* **EXERCISE DIRECTIONS**:
Copy out only those lines running from the line with "LINE pin DO: D32 -> D21" to the end of the listing, keeping each one exactly as it is.

* **DATA FOR PROCESSING**:
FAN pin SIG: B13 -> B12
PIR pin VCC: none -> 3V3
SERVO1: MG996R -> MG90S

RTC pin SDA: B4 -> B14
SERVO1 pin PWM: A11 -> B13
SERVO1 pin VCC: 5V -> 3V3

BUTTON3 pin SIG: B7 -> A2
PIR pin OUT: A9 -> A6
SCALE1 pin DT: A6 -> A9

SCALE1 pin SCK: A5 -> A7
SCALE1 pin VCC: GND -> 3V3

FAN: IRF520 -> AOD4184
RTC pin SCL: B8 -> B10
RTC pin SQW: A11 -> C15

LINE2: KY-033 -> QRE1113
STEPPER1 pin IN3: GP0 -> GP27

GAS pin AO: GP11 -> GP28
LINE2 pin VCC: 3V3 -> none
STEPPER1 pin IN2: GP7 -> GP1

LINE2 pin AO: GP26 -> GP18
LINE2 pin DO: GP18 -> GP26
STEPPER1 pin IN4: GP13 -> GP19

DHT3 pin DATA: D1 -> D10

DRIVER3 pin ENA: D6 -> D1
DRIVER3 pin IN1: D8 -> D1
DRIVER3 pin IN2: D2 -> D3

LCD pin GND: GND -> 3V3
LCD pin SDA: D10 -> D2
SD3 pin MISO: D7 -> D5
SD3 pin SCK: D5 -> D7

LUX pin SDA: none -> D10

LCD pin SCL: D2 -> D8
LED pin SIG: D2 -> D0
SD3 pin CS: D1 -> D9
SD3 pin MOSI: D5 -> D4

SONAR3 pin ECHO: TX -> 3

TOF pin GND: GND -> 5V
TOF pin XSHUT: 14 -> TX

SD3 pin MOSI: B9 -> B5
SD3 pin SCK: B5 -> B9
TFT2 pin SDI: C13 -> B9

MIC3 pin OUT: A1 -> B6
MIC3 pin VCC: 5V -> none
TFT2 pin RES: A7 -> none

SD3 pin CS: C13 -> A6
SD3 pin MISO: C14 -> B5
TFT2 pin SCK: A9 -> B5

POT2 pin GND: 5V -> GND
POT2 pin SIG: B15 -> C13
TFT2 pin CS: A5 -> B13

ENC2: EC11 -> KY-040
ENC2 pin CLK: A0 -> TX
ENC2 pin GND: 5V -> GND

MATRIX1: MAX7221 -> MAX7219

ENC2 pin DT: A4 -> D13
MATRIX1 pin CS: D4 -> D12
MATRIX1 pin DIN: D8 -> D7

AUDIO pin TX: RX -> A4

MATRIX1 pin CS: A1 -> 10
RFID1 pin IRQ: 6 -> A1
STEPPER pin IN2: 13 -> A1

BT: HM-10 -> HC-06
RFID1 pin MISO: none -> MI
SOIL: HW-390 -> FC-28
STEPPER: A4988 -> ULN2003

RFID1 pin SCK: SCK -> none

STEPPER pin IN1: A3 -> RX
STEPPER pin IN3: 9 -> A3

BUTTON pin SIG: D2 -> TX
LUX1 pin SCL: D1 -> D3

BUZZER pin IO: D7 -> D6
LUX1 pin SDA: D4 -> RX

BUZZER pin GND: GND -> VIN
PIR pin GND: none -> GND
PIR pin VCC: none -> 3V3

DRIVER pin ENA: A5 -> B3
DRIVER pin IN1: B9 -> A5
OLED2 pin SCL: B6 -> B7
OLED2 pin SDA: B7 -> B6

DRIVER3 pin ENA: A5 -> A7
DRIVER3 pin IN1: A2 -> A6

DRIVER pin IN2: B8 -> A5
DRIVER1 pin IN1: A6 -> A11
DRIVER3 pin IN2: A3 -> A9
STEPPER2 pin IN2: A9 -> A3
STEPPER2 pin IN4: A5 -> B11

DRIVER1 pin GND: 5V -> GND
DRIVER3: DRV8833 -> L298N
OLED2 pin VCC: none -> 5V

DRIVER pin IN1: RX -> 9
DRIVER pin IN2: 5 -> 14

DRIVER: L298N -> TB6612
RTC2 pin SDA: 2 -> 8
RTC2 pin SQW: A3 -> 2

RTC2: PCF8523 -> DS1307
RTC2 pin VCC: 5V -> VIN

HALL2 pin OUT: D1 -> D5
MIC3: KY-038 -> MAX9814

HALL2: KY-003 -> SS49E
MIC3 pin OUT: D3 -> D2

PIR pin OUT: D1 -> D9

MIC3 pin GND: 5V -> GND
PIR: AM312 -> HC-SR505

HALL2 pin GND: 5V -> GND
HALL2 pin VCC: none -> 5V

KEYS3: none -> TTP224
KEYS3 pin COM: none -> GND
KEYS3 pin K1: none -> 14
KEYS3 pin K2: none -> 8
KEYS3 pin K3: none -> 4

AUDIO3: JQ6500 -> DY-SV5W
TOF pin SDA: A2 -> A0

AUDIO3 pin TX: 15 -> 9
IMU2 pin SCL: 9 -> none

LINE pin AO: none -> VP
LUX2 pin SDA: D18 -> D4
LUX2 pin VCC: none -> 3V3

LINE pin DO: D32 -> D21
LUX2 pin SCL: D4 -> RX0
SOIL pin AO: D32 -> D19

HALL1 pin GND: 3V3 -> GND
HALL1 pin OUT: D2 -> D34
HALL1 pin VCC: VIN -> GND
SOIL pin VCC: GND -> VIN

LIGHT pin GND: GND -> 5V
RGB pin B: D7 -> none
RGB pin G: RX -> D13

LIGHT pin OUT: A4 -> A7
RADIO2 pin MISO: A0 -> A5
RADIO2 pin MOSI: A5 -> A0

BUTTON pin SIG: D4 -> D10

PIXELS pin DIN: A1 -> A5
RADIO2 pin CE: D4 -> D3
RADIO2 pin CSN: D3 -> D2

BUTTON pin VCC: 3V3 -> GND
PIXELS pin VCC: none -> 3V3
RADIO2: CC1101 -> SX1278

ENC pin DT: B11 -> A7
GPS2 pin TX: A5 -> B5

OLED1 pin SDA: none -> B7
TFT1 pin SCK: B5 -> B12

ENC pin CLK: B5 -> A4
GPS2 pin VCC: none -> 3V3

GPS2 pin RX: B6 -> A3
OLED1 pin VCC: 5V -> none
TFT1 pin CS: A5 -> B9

* **REPLY**:
LINE pin DO: D32 -> D21
LUX2 pin SCL: D4 -> RX0
SOIL pin AO: D32 -> D19

HALL1 pin GND: 3V3 -> GND
HALL1 pin OUT: D2 -> D34
HALL1 pin VCC: VIN -> GND
SOIL pin VCC: GND -> VIN

LIGHT pin GND: GND -> 5V
RGB pin B: D7 -> none
RGB pin G: RX -> D13

LIGHT pin OUT: A4 -> A7
RADIO2 pin MISO: A0 -> A5
RADIO2 pin MOSI: A5 -> A0

BUTTON pin SIG: D4 -> D10

PIXELS pin DIN: A1 -> A5
RADIO2 pin CE: D4 -> D3
RADIO2 pin CSN: D3 -> D2

BUTTON pin VCC: 3V3 -> GND
PIXELS pin VCC: none -> 3V3
RADIO2: CC1101 -> SX1278

ENC pin DT: B11 -> A7
GPS2 pin TX: A5 -> B5

OLED1 pin SDA: none -> B7
TFT1 pin SCK: B5 -> B12

ENC pin CLK: B5 -> A4
GPS2 pin VCC: none -> 3V3

GPS2 pin RX: B6 -> A3
OLED1 pin VCC: 5V -> none
TFT1 pin CS: A5 -> B9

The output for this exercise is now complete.